Each line of the data holding "cone" should be found and copied.

═════ Data records ═════

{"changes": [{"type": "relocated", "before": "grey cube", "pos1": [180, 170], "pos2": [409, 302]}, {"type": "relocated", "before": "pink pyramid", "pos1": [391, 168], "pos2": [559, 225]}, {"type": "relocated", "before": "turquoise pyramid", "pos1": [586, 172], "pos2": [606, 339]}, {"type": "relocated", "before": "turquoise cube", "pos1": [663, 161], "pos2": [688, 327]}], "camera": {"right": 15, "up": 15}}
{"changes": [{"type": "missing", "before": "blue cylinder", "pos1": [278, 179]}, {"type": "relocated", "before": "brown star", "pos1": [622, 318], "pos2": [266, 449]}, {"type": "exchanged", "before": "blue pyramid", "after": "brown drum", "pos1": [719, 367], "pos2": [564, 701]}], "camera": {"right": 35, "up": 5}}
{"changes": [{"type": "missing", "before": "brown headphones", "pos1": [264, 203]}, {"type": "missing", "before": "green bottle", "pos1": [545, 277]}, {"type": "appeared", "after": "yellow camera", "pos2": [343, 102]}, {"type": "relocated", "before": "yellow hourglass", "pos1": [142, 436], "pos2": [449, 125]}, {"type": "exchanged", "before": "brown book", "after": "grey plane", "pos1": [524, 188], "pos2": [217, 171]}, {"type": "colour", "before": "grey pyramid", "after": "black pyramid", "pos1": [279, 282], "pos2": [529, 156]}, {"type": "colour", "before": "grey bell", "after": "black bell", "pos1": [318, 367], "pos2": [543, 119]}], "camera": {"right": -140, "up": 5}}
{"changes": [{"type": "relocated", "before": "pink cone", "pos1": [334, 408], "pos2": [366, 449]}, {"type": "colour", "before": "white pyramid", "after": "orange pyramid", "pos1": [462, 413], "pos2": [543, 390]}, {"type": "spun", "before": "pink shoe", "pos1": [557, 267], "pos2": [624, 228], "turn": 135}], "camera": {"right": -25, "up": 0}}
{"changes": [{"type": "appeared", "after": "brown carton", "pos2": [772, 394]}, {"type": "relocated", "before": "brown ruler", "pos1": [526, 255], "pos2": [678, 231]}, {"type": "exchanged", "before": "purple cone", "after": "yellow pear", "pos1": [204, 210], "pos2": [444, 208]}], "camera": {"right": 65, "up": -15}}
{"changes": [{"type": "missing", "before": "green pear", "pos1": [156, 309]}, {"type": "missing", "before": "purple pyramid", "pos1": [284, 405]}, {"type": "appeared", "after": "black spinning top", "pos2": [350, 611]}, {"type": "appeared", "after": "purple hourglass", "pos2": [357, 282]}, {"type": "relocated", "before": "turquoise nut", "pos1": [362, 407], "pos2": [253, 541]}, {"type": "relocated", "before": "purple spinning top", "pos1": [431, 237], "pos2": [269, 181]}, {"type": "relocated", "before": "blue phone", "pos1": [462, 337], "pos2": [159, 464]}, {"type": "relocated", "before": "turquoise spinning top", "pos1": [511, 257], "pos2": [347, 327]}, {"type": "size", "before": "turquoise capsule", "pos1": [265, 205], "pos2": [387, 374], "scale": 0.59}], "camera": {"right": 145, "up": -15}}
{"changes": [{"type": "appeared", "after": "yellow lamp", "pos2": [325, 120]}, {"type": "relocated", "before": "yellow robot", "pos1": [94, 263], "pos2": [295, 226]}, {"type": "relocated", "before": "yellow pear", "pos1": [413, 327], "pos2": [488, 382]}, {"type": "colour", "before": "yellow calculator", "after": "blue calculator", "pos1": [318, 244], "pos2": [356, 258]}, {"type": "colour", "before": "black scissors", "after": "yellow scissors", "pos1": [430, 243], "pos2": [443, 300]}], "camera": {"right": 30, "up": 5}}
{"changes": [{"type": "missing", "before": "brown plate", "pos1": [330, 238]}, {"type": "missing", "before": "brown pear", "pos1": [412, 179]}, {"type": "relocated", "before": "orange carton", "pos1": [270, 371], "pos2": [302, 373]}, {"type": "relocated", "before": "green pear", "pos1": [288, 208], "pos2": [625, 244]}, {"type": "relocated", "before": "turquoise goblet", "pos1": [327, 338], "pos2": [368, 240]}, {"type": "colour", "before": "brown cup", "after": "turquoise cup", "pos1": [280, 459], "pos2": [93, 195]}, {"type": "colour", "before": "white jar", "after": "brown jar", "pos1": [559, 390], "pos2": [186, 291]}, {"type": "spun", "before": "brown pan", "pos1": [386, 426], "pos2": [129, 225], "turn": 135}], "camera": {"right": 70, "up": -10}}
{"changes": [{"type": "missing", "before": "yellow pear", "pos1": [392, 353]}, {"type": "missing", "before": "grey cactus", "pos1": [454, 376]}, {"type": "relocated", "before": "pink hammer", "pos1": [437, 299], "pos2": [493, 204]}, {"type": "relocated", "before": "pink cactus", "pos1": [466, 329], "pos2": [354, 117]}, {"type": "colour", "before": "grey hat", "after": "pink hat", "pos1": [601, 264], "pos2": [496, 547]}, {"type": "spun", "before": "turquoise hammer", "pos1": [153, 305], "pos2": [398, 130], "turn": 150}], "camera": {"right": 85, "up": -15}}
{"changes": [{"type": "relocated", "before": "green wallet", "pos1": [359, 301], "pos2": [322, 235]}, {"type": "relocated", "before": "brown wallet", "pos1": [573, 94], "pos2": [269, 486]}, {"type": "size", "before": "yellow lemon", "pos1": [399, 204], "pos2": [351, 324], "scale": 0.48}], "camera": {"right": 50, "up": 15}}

═════

Result of this exercise:
{"changes": [{"type": "relocated", "before": "pink cone", "pos1": [334, 408], "pos2": [366, 449]}, {"type": "colour", "before": "white pyramid", "after": "orange pyramid", "pos1": [462, 413], "pos2": [543, 390]}, {"type": "spun", "before": "pink shoe", "pos1": [557, 267], "pos2": [624, 228], "turn": 135}], "camera": {"right": -25, "up": 0}}
{"changes": [{"type": "appeared", "after": "brown carton", "pos2": [772, 394]}, {"type": "relocated", "before": "brown ruler", "pos1": [526, 255], "pos2": [678, 231]}, {"type": "exchanged", "before": "purple cone", "after": "yellow pear", "pos1": [204, 210], "pos2": [444, 208]}], "camera": {"right": 65, "up": -15}}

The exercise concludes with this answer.